• **TASK STATEMENT**: Set down, word for word, the stretch of lines from the one containing "turquoise nut: [208,261,272,321]" to the end of the records below.

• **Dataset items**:
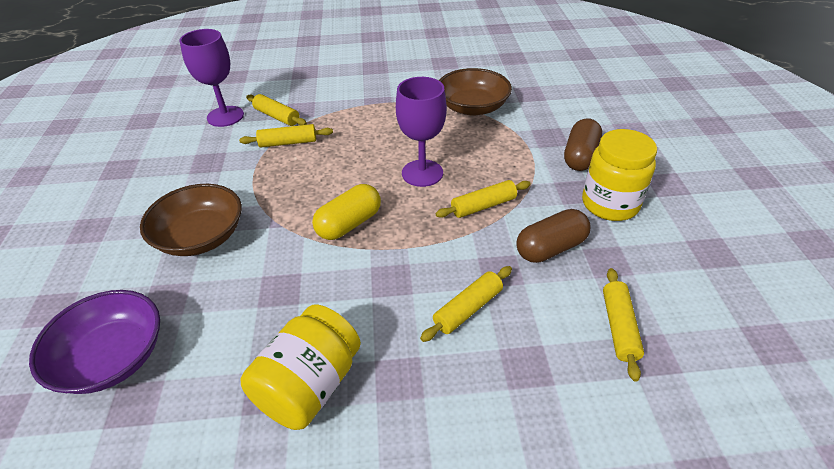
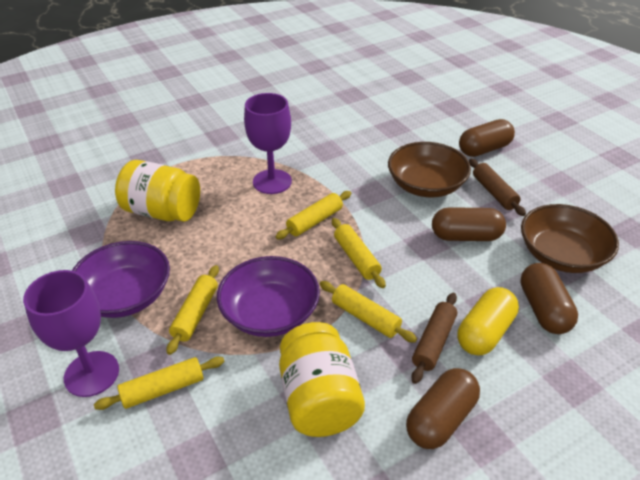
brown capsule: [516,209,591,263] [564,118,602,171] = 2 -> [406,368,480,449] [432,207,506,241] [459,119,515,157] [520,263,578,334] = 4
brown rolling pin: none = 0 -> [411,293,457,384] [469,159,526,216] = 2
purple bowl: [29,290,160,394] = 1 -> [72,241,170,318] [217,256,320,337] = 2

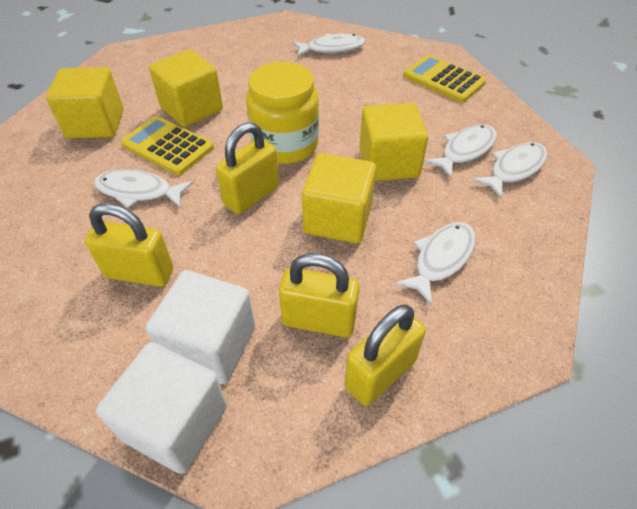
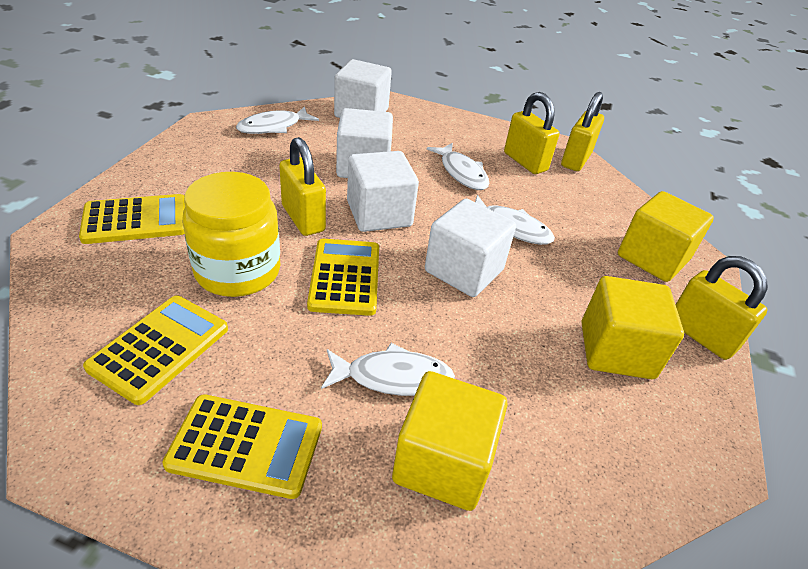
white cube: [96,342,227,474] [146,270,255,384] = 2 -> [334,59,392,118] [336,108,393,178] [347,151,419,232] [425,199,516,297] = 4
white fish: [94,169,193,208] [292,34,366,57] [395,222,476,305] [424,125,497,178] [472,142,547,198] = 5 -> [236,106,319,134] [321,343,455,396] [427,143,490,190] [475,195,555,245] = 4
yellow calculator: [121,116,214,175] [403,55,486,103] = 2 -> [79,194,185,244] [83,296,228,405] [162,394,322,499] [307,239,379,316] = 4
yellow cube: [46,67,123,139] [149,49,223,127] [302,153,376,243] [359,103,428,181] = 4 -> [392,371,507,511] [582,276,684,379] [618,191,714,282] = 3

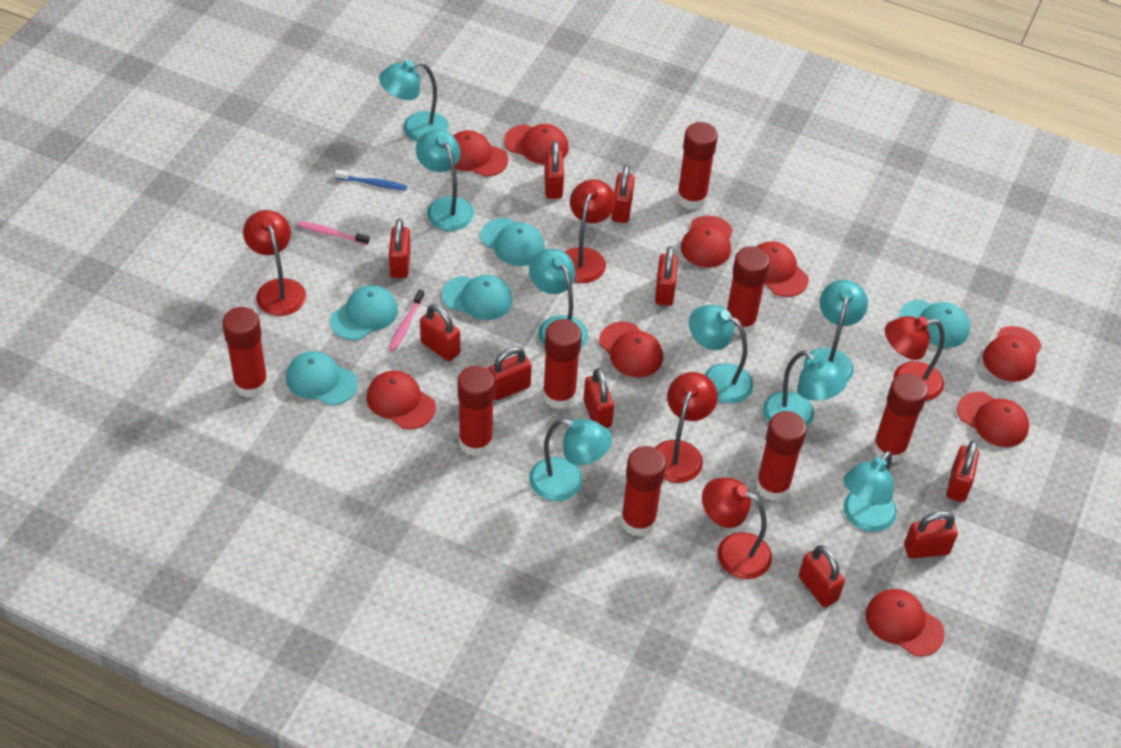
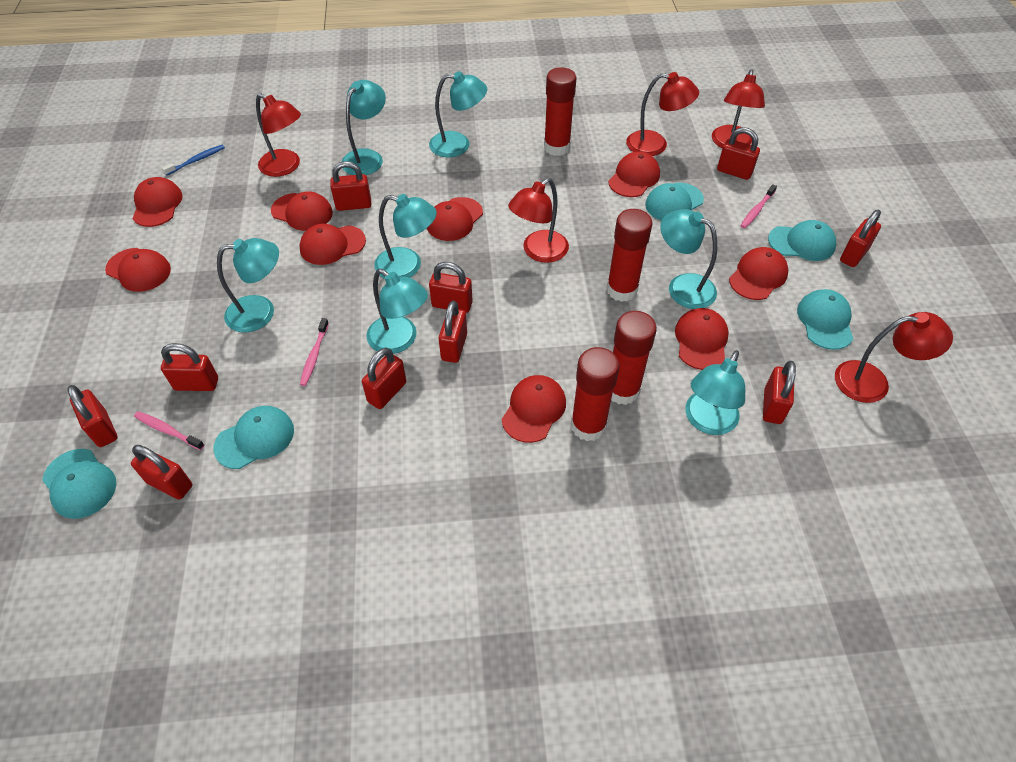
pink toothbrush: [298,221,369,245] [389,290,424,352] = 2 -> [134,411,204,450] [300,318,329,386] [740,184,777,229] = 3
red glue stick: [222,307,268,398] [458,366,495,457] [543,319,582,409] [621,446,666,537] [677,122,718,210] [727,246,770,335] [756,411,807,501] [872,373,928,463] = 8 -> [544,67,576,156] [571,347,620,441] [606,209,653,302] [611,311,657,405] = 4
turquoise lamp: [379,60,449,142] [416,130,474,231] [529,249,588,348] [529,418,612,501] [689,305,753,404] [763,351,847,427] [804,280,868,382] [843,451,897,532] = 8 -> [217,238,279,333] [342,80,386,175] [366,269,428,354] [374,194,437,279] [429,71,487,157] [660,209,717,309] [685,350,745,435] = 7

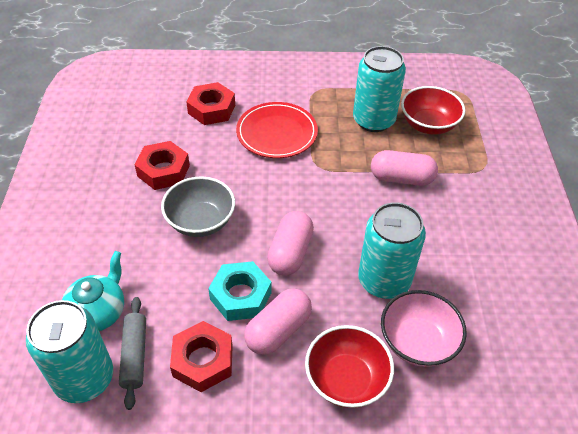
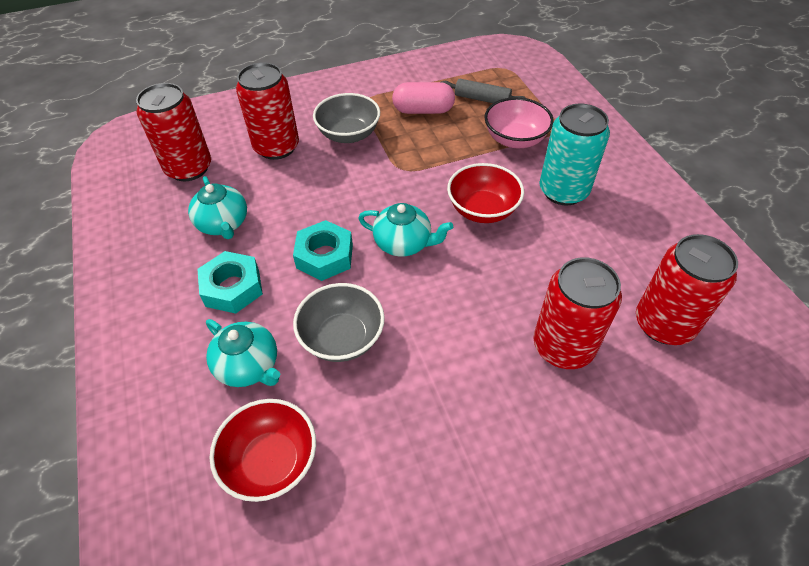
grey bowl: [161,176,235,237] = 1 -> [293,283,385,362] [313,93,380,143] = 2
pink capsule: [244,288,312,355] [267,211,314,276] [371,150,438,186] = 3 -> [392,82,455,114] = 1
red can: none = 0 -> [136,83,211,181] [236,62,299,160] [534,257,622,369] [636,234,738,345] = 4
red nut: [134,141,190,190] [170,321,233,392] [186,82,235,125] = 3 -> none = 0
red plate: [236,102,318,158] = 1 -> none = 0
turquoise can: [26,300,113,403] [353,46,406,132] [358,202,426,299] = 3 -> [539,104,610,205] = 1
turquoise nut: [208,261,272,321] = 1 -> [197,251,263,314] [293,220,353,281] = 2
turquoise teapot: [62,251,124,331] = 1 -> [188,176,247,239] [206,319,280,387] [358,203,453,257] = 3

• **EXERCISE ANSWER**:
turquoise nut: [208,261,272,321] = 1 -> [197,251,263,314] [293,220,353,281] = 2
turquoise teapot: [62,251,124,331] = 1 -> [188,176,247,239] [206,319,280,387] [358,203,453,257] = 3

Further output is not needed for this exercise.